• **Work order**
Reproduce without change the lines in the material below that run from the one with "(431, 141) = (556, 208): green" to the end, and nothing more.

• **Material for this task**
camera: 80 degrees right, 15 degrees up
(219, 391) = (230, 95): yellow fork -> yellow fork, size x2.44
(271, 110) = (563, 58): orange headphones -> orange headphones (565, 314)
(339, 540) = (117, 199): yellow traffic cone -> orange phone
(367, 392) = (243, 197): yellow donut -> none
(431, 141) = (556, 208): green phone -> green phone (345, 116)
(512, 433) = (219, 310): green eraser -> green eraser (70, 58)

• **Answer to this problem**
(431, 141) = (556, 208): green phone -> green phone (345, 116)
(512, 433) = (219, 310): green eraser -> green eraser (70, 58)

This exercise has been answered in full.